=== Section Start ===

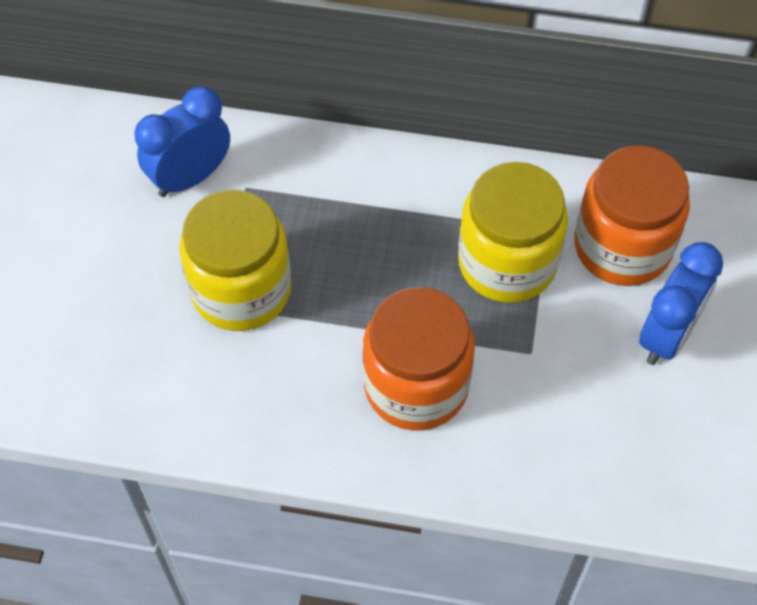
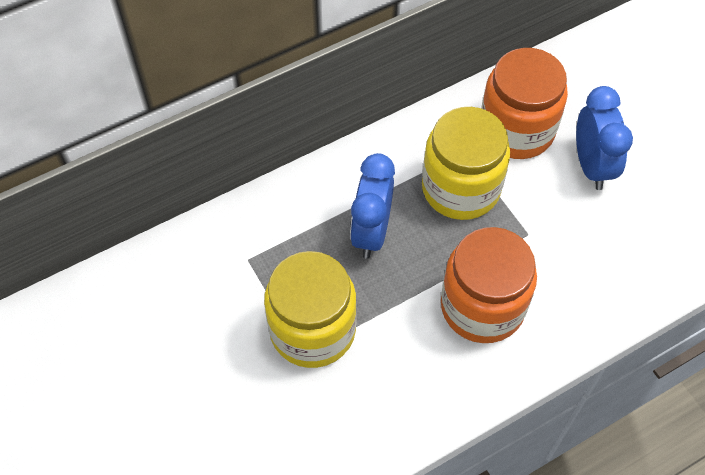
camera: 40 degrees left, 0 degrees up
(190, 177) = (202, 280): blue clock -> blue clock (371, 232)

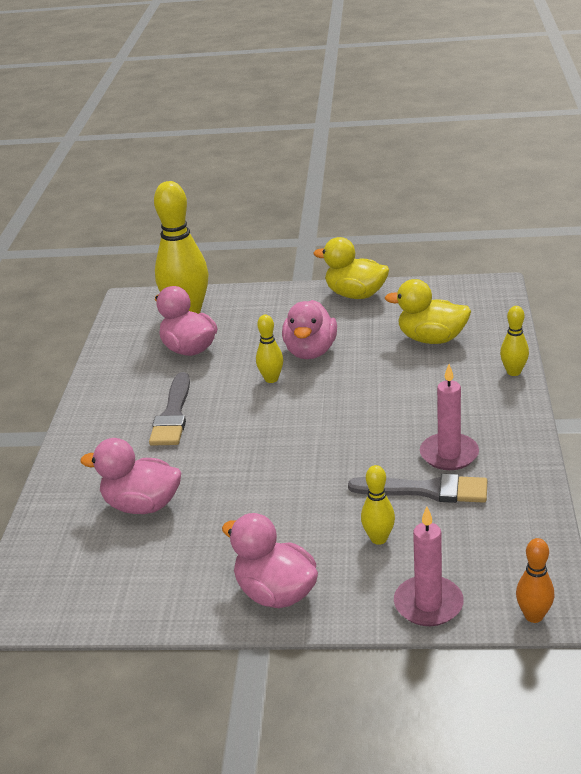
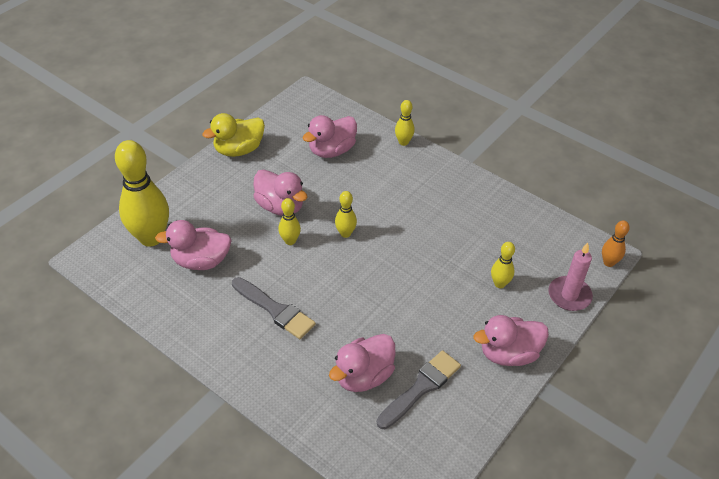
camera: 60 degrees left, 15 degrees up
(322, 403) = (345, 233): none -> yellow bowling pin
(426, 490) = (475, 240): grey brush -> grey brush (421, 388)
(431, 339) = (332, 150): yellow duck -> pink duck
(449, 454) = (452, 212): pink candle -> none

=== Section End ===

**Exercise prompt**
Nothing but the lines from the one holding "(190, 177) = (202, 280): blue" through the last line of the listing should appear in the answer, copied exactly and without pictures.

**Final answer**
(190, 177) = (202, 280): blue clock -> blue clock (371, 232)

camera: 60 degrees left, 15 degrees up
(322, 403) = (345, 233): none -> yellow bowling pin
(426, 490) = (475, 240): grey brush -> grey brush (421, 388)
(431, 339) = (332, 150): yellow duck -> pink duck
(449, 454) = (452, 212): pink candle -> none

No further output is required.